- Itemized modification records
========================================

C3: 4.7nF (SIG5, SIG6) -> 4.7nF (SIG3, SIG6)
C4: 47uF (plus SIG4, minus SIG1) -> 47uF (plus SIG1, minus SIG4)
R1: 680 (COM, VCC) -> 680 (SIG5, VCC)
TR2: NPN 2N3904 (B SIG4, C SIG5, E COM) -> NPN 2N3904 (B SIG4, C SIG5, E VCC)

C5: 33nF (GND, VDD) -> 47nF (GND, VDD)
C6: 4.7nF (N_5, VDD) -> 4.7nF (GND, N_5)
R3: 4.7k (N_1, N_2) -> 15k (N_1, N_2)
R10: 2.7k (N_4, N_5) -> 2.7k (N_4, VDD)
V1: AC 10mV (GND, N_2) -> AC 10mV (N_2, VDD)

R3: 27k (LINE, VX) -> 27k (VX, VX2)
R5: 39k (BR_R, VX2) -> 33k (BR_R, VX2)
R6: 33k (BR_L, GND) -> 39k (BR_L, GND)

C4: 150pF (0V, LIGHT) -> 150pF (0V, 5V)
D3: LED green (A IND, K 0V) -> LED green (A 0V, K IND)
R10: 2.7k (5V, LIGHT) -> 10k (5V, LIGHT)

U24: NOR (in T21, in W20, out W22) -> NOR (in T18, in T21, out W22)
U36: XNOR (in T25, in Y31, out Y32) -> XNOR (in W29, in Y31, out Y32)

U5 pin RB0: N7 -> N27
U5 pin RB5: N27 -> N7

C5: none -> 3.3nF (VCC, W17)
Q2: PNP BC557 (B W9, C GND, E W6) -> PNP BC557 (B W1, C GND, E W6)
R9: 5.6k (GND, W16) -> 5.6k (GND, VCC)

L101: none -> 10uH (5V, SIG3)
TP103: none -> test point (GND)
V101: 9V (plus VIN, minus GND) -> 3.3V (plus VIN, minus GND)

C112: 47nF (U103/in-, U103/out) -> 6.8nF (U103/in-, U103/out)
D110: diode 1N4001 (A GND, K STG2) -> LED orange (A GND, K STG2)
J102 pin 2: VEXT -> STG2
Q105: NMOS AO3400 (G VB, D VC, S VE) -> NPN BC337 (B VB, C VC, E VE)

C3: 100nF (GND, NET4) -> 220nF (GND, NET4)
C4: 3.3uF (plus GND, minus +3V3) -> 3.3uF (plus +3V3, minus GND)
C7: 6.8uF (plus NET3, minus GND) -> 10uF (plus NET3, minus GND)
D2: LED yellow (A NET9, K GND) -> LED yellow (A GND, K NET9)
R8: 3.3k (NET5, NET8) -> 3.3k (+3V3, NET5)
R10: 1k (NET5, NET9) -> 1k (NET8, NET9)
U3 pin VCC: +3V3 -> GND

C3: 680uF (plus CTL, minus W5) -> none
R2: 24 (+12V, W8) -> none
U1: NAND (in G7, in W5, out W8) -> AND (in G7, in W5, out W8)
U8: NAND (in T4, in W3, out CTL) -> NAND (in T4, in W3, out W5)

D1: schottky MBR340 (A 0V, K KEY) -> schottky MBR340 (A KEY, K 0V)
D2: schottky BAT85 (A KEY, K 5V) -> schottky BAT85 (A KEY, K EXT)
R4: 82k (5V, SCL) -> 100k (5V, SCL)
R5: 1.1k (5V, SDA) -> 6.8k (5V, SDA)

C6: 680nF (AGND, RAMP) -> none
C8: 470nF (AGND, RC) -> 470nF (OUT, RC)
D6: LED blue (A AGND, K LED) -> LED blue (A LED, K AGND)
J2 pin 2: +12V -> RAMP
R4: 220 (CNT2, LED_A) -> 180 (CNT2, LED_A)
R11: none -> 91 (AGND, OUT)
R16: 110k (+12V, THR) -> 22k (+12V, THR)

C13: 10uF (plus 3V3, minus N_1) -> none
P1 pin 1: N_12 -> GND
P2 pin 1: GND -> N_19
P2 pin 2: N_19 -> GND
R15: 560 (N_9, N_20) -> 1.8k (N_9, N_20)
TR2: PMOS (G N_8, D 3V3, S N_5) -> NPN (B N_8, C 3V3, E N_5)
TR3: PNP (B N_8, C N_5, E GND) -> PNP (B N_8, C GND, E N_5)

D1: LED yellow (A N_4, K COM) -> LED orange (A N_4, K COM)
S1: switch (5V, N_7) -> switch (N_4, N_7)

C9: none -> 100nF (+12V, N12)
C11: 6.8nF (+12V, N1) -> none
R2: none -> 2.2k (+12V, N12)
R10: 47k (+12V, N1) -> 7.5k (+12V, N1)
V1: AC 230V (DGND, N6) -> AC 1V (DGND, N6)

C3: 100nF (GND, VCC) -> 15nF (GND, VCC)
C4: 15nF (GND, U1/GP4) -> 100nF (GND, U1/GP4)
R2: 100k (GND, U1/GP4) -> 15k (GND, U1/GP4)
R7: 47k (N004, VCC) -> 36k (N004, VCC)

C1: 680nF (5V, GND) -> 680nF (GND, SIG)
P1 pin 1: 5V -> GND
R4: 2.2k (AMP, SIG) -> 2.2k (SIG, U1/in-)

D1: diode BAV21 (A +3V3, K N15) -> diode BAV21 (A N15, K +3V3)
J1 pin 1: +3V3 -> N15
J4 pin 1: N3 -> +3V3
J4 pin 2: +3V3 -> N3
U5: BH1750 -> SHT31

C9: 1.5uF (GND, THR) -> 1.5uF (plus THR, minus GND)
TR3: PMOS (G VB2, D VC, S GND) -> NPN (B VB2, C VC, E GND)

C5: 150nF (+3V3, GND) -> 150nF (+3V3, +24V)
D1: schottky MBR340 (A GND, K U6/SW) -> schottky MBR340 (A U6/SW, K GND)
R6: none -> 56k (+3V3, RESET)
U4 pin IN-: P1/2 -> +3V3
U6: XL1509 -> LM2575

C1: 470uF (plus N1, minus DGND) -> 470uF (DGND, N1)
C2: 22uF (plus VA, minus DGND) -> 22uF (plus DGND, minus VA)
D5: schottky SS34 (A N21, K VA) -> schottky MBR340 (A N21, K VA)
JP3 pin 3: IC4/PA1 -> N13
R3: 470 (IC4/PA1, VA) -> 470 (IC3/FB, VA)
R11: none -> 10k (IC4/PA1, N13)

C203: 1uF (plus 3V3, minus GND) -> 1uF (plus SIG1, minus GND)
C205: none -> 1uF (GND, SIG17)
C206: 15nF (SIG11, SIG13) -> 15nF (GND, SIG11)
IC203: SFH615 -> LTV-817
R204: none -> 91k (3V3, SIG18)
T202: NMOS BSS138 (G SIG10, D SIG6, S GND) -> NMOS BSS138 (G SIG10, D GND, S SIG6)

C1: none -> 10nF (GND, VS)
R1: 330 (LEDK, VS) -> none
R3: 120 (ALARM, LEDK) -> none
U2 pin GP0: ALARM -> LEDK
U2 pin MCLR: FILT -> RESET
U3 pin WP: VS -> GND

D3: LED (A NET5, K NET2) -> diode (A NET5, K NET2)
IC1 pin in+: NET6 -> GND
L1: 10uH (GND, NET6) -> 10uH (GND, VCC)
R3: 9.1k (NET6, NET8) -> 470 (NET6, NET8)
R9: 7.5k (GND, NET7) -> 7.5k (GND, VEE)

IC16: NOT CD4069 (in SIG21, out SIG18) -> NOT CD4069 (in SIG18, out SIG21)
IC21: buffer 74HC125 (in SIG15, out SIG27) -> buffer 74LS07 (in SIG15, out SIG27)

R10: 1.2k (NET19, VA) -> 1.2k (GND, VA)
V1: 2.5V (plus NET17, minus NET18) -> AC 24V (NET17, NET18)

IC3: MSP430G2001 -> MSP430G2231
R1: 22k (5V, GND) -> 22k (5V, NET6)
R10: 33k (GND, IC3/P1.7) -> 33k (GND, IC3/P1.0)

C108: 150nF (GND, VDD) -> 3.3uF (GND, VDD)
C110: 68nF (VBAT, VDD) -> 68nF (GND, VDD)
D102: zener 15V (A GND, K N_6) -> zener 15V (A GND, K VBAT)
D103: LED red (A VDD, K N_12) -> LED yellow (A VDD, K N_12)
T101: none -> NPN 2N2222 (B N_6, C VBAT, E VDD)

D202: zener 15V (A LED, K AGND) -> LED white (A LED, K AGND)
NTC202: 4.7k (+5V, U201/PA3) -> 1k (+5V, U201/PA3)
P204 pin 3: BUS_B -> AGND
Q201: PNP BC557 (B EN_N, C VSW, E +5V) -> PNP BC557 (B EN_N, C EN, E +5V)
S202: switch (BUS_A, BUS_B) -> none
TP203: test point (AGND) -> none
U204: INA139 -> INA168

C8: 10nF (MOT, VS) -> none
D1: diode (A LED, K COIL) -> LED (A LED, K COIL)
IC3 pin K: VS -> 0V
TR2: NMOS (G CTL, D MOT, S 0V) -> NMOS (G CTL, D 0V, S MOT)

========================================

- What you will do
Restate the data verbatim through the "C5: none -> 3.3nF (VCC, W17)" line.

- Solution for this problem
C3: 4.7nF (SIG5, SIG6) -> 4.7nF (SIG3, SIG6)
C4: 47uF (plus SIG4, minus SIG1) -> 47uF (plus SIG1, minus SIG4)
R1: 680 (COM, VCC) -> 680 (SIG5, VCC)
TR2: NPN 2N3904 (B SIG4, C SIG5, E COM) -> NPN 2N3904 (B SIG4, C SIG5, E VCC)

C5: 33nF (GND, VDD) -> 47nF (GND, VDD)
C6: 4.7nF (N_5, VDD) -> 4.7nF (GND, N_5)
R3: 4.7k (N_1, N_2) -> 15k (N_1, N_2)
R10: 2.7k (N_4, N_5) -> 2.7k (N_4, VDD)
V1: AC 10mV (GND, N_2) -> AC 10mV (N_2, VDD)

R3: 27k (LINE, VX) -> 27k (VX, VX2)
R5: 39k (BR_R, VX2) -> 33k (BR_R, VX2)
R6: 33k (BR_L, GND) -> 39k (BR_L, GND)

C4: 150pF (0V, LIGHT) -> 150pF (0V, 5V)
D3: LED green (A IND, K 0V) -> LED green (A 0V, K IND)
R10: 2.7k (5V, LIGHT) -> 10k (5V, LIGHT)

U24: NOR (in T21, in W20, out W22) -> NOR (in T18, in T21, out W22)
U36: XNOR (in T25, in Y31, out Y32) -> XNOR (in W29, in Y31, out Y32)

U5 pin RB0: N7 -> N27
U5 pin RB5: N27 -> N7

C5: none -> 3.3nF (VCC, W17)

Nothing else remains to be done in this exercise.